_HOW TO COMPLETE THIS TASK_
For each line below that contains the word "blue", return that line.

--- STORED DATA Enclosed Below ---

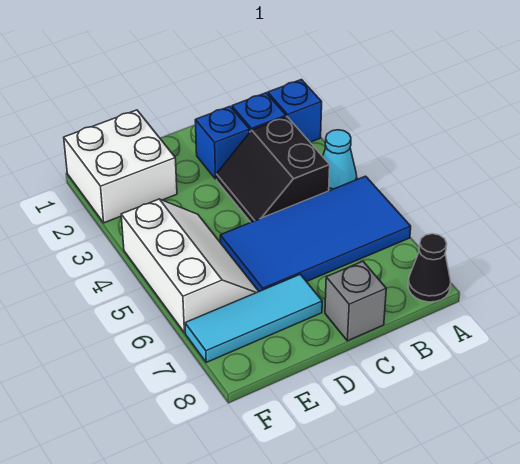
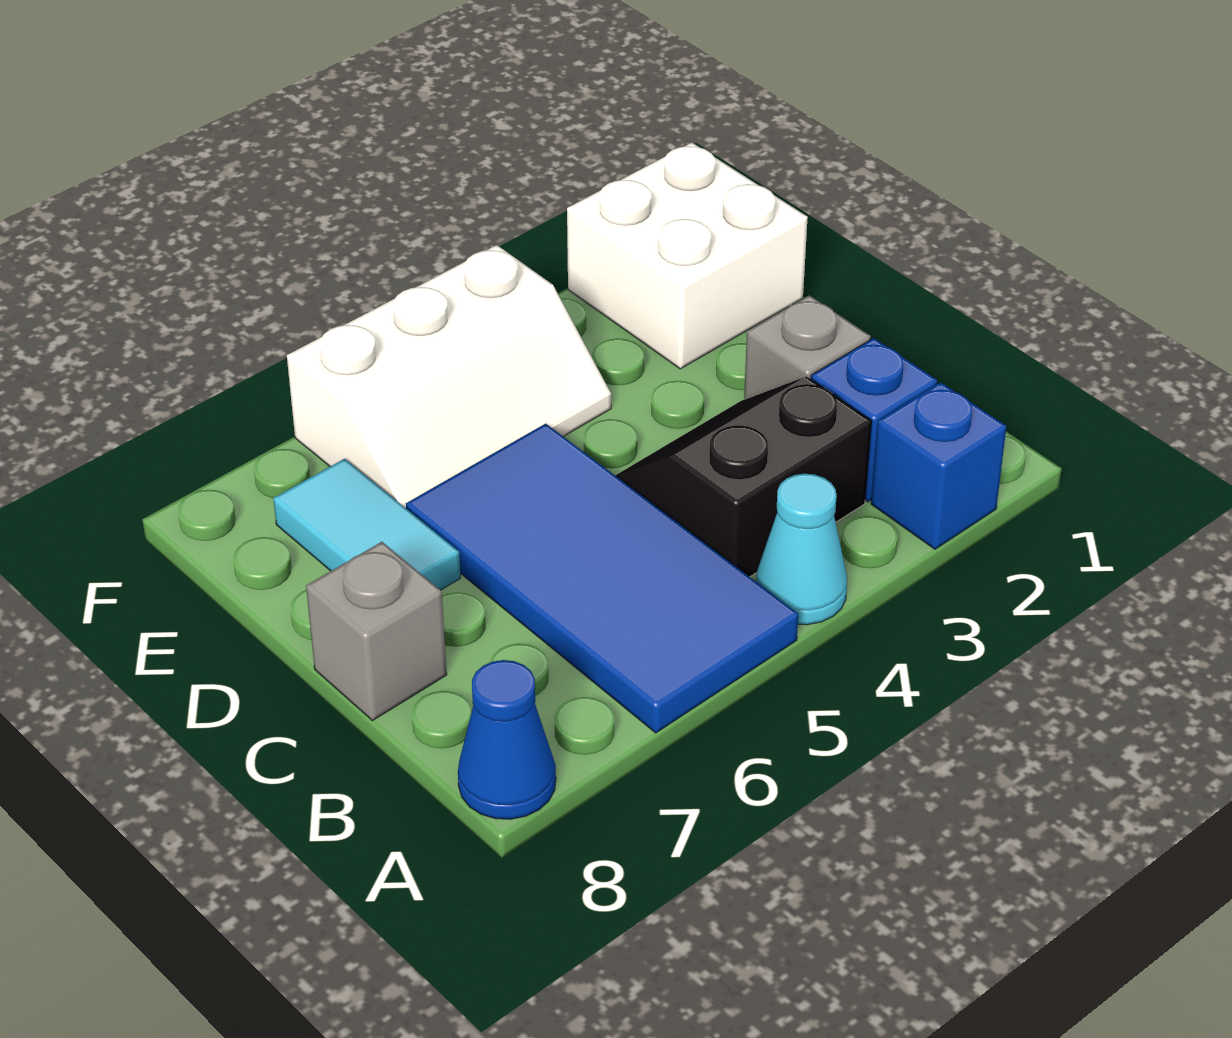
black cone A8 level 1 -> blue cone A8 level 1
blue brick C2 level 1 -> grey brick C2 level 1
cyan tile D7:F7 level 1 -> cyan tile D7:E7 level 1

--- End of Enclosed STORED DATA ---

_COMPLETED TASK_
black cone A8 level 1 -> blue cone A8 level 1
blue brick C2 level 1 -> grey brick C2 level 1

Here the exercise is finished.